__Source material__:
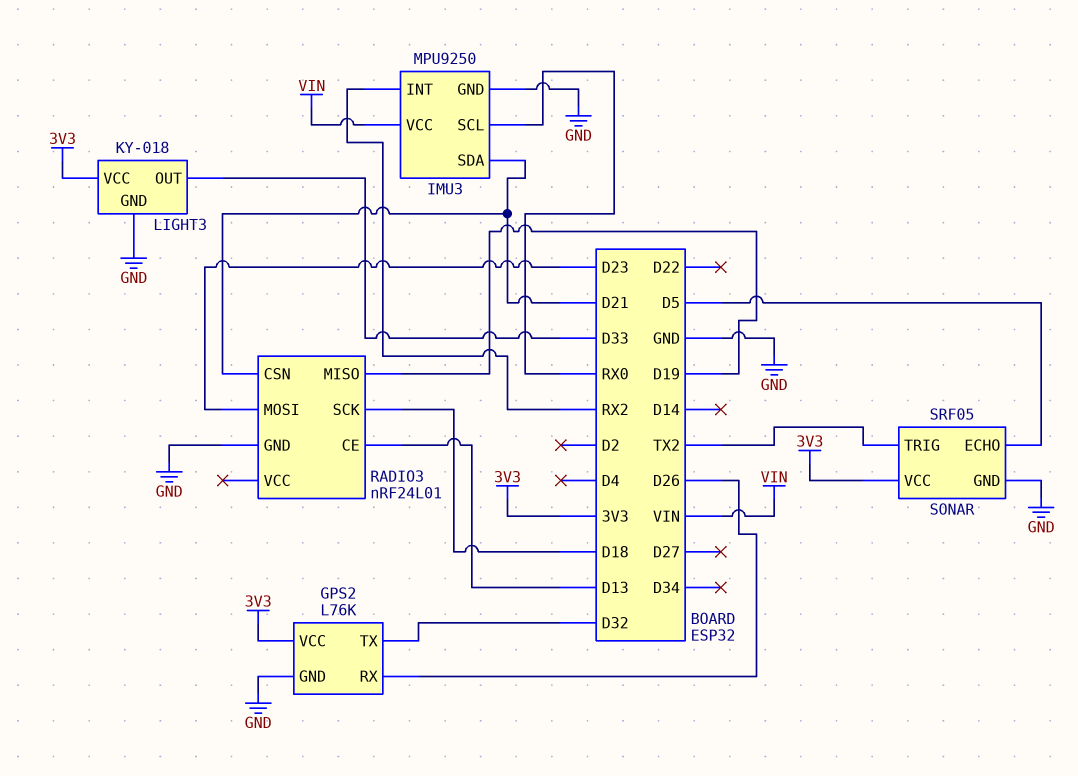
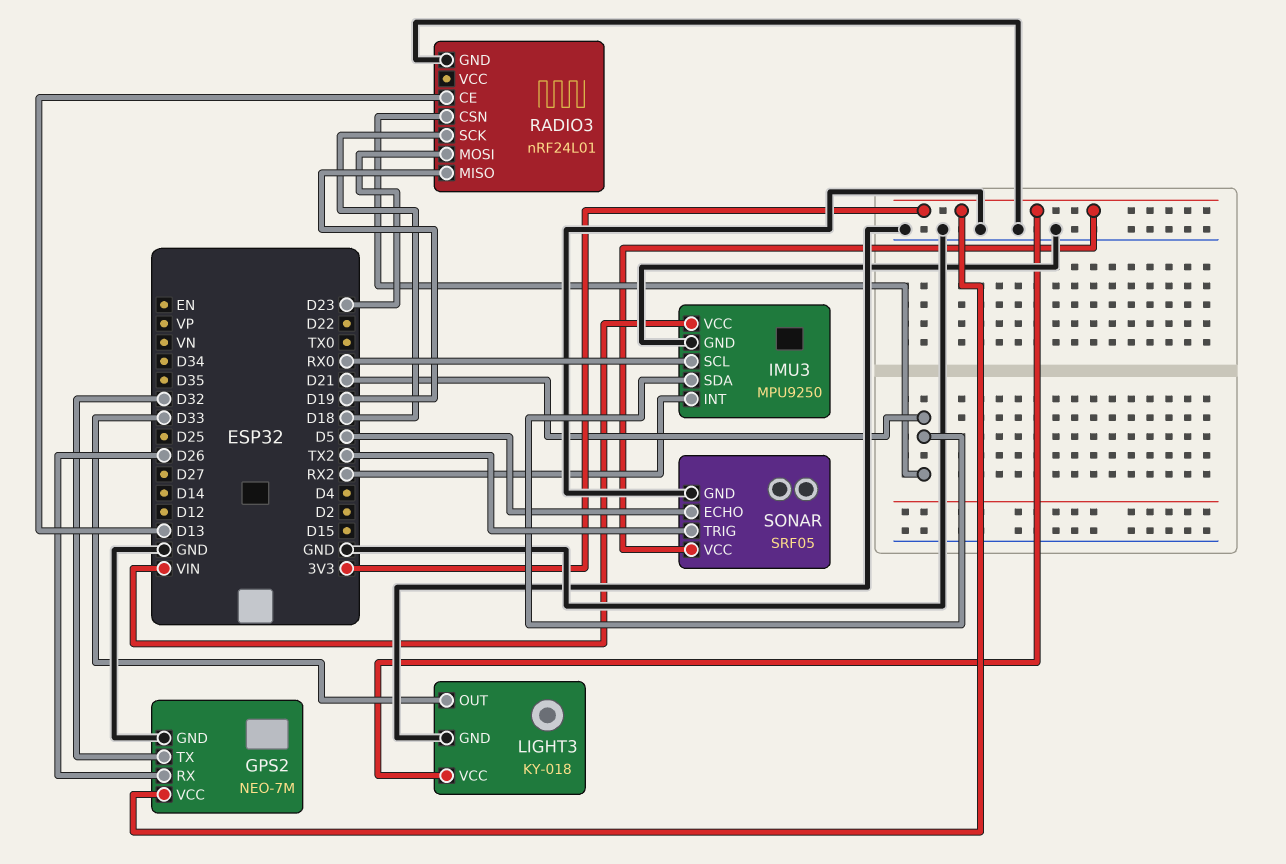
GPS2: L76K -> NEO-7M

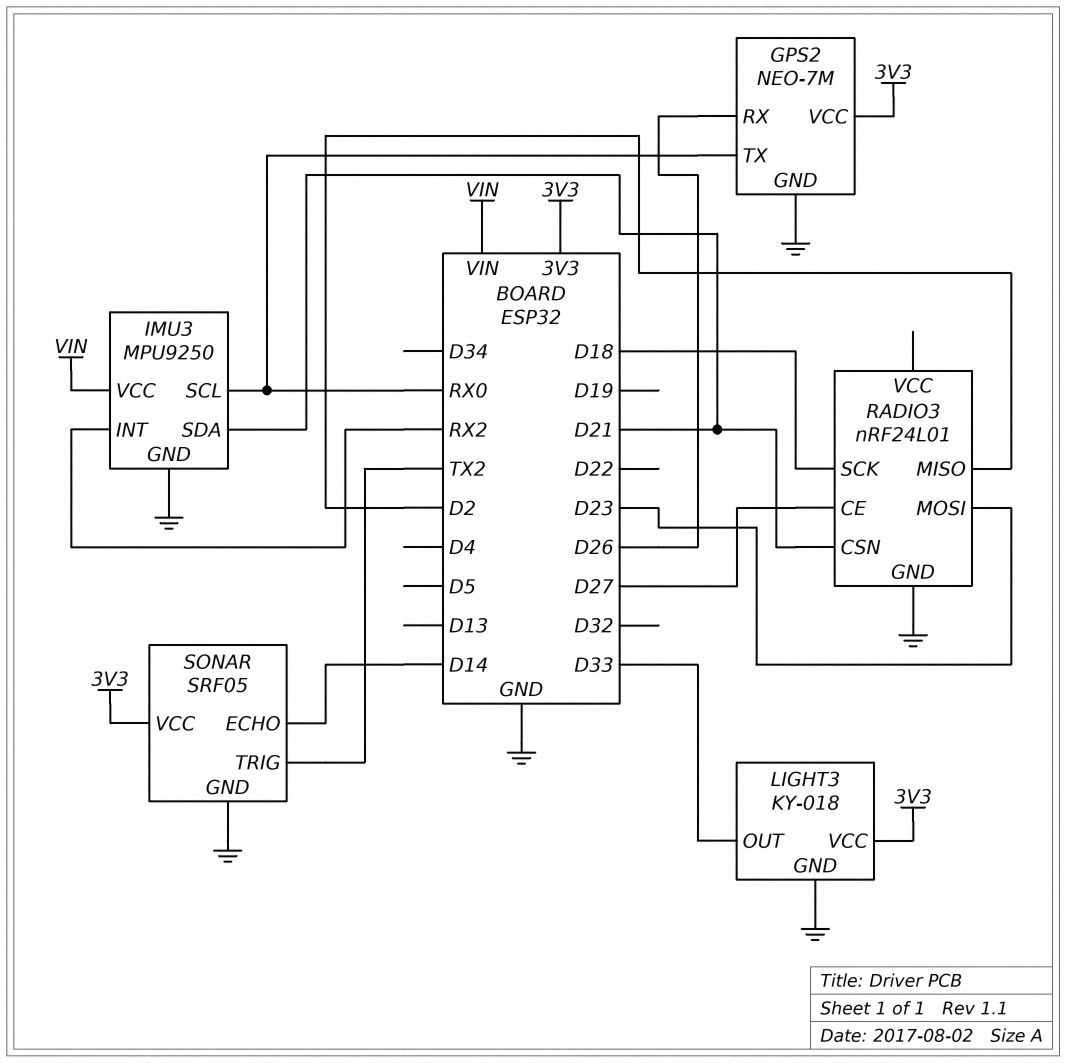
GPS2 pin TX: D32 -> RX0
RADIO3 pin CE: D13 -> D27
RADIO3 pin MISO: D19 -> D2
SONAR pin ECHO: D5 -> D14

__Problem to solve__: Print all the material above exactly, and drop the images.

__Output of the exercise__:
GPS2: L76K -> NEO-7M

GPS2 pin TX: D32 -> RX0
RADIO3 pin CE: D13 -> D27
RADIO3 pin MISO: D19 -> D2
SONAR pin ECHO: D5 -> D14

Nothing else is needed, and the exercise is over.